-- Problem to work on --
Keeping pictures out of the copy, restate each record word for word.

[Revision tracking records]
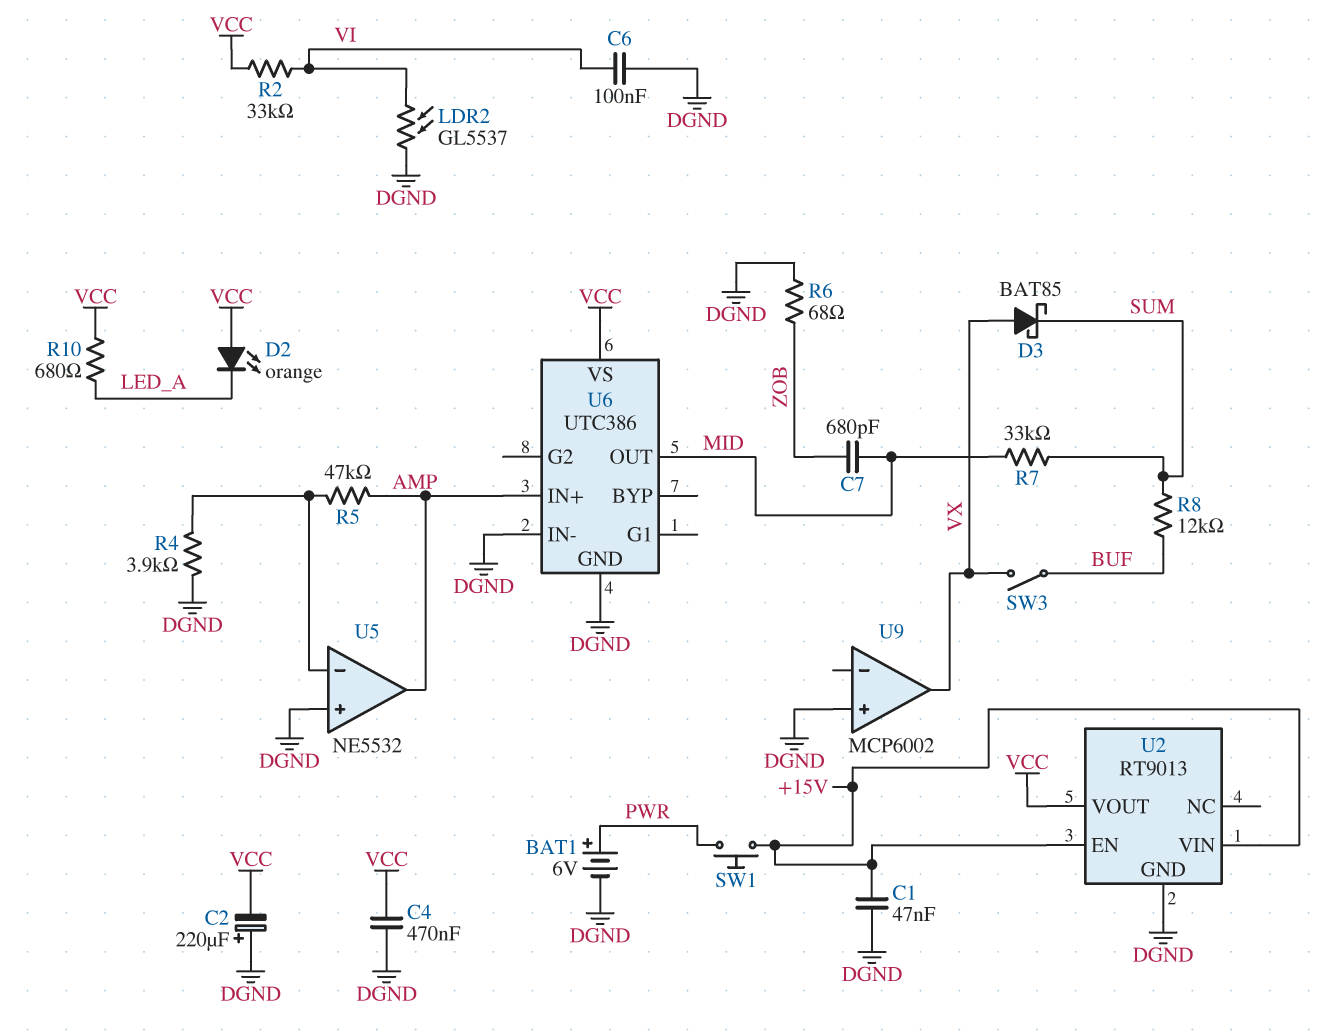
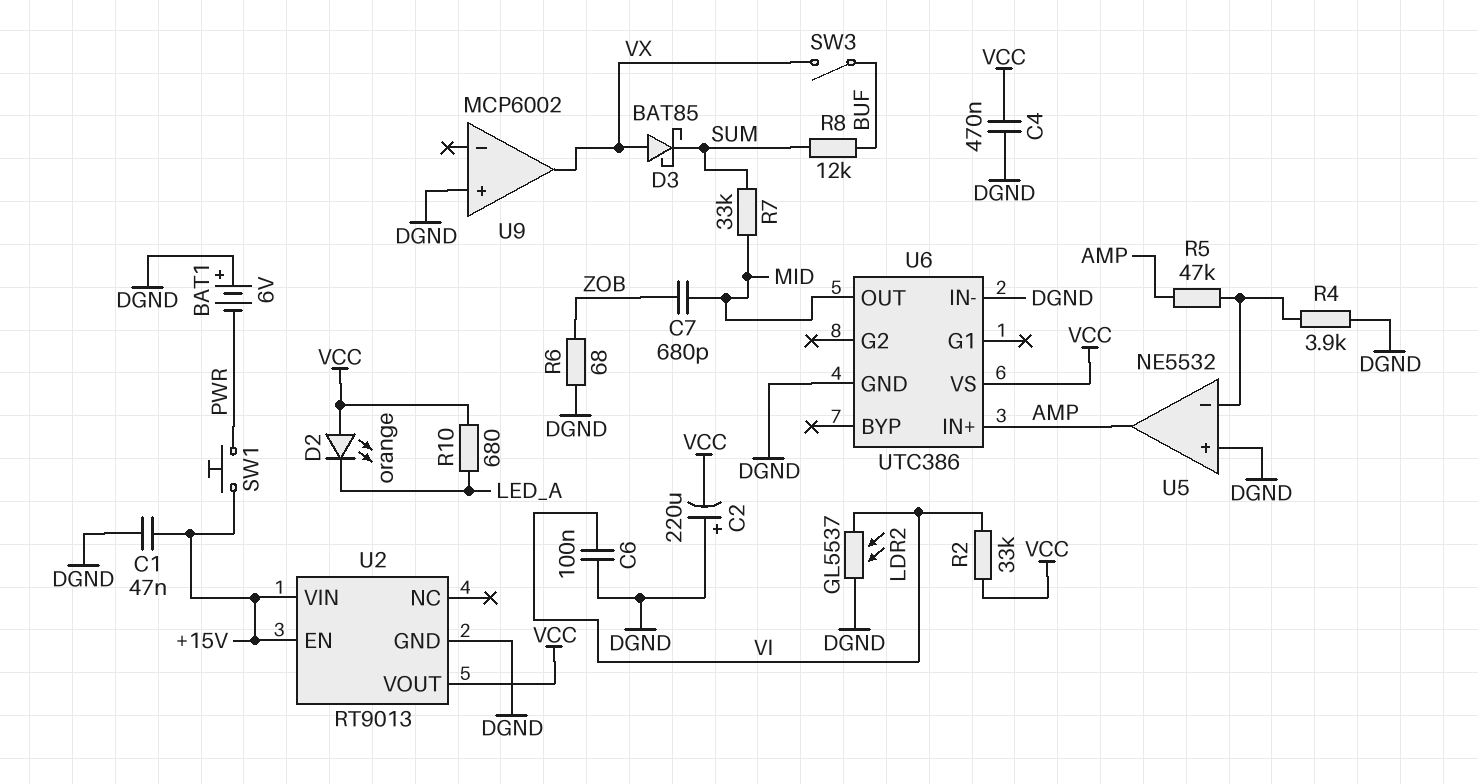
BAT1: 6V (plus PWR, minus DGND) -> 6V (plus DGND, minus PWR)

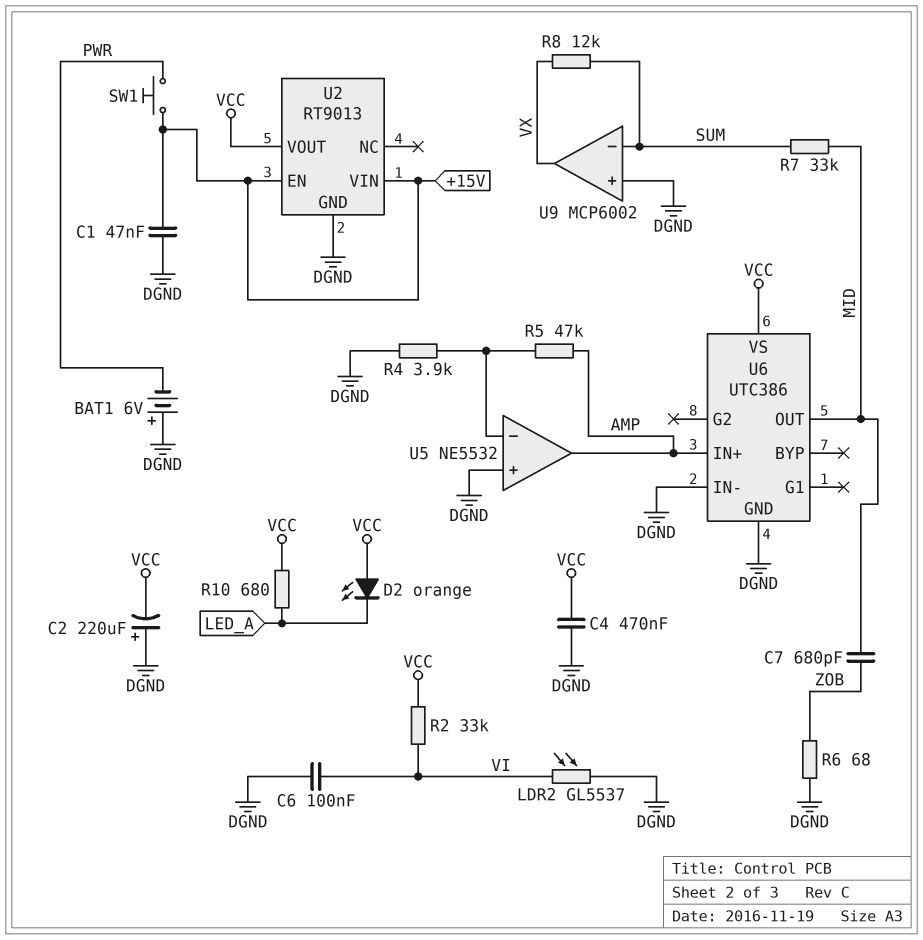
D3: schottky BAT85 (A VX, K SUM) -> none
R8: 12k (BUF, SUM) -> 12k (SUM, VX)
SW3: switch (BUF, VX) -> none
U9 pin in-: none -> SUM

-- Finished exercise --
BAT1: 6V (plus PWR, minus DGND) -> 6V (plus DGND, minus PWR)

D3: schottky BAT85 (A VX, K SUM) -> none
R8: 12k (BUF, SUM) -> 12k (SUM, VX)
SW3: switch (BUF, VX) -> none
U9 pin in-: none -> SUM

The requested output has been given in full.